All of the data below is to be output without alteration.

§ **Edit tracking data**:
• • • • • • •
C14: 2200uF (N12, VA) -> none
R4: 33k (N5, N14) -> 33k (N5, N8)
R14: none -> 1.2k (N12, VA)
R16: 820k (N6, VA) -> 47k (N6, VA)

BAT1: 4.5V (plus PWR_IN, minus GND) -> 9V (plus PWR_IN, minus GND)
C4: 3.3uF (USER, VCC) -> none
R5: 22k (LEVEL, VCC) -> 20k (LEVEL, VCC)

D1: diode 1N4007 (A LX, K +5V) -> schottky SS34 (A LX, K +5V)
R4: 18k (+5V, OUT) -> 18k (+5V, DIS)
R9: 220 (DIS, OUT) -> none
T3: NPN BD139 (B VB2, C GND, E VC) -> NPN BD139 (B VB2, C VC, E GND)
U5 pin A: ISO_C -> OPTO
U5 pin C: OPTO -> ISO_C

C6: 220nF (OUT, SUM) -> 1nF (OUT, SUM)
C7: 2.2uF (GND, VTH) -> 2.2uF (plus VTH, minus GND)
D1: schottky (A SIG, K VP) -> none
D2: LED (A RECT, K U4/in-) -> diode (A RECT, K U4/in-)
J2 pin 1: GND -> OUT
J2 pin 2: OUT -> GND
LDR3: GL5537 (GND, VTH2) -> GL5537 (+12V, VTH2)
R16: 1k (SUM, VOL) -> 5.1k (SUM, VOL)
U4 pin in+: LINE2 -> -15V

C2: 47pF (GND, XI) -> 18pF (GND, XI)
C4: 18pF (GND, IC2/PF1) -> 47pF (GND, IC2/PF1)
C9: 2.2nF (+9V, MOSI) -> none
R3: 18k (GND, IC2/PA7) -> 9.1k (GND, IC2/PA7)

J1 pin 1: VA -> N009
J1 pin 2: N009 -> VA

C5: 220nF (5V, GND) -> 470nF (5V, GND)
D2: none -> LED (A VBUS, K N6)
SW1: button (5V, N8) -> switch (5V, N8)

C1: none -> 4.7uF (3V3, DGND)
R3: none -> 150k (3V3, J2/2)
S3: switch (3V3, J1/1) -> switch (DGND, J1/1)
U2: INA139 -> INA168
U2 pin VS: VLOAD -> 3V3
• • • • • • •
§ **YOUR SOLUTION**:
C14: 2200uF (N12, VA) -> none
R4: 33k (N5, N14) -> 33k (N5, N8)
R14: none -> 1.2k (N12, VA)
R16: 820k (N6, VA) -> 47k (N6, VA)

BAT1: 4.5V (plus PWR_IN, minus GND) -> 9V (plus PWR_IN, minus GND)
C4: 3.3uF (USER, VCC) -> none
R5: 22k (LEVEL, VCC) -> 20k (LEVEL, VCC)

D1: diode 1N4007 (A LX, K +5V) -> schottky SS34 (A LX, K +5V)
R4: 18k (+5V, OUT) -> 18k (+5V, DIS)
R9: 220 (DIS, OUT) -> none
T3: NPN BD139 (B VB2, C GND, E VC) -> NPN BD139 (B VB2, C VC, E GND)
U5 pin A: ISO_C -> OPTO
U5 pin C: OPTO -> ISO_C

C6: 220nF (OUT, SUM) -> 1nF (OUT, SUM)
C7: 2.2uF (GND, VTH) -> 2.2uF (plus VTH, minus GND)
D1: schottky (A SIG, K VP) -> none
D2: LED (A RECT, K U4/in-) -> diode (A RECT, K U4/in-)
J2 pin 1: GND -> OUT
J2 pin 2: OUT -> GND
LDR3: GL5537 (GND, VTH2) -> GL5537 (+12V, VTH2)
R16: 1k (SUM, VOL) -> 5.1k (SUM, VOL)
U4 pin in+: LINE2 -> -15V

C2: 47pF (GND, XI) -> 18pF (GND, XI)
C4: 18pF (GND, IC2/PF1) -> 47pF (GND, IC2/PF1)
C9: 2.2nF (+9V, MOSI) -> none
R3: 18k (GND, IC2/PA7) -> 9.1k (GND, IC2/PA7)

J1 pin 1: VA -> N009
J1 pin 2: N009 -> VA

C5: 220nF (5V, GND) -> 470nF (5V, GND)
D2: none -> LED (A VBUS, K N6)
SW1: button (5V, N8) -> switch (5V, N8)

C1: none -> 4.7uF (3V3, DGND)
R3: none -> 150k (3V3, J2/2)
S3: switch (3V3, J1/1) -> switch (DGND, J1/1)
U2: INA139 -> INA168
U2 pin VS: VLOAD -> 3V3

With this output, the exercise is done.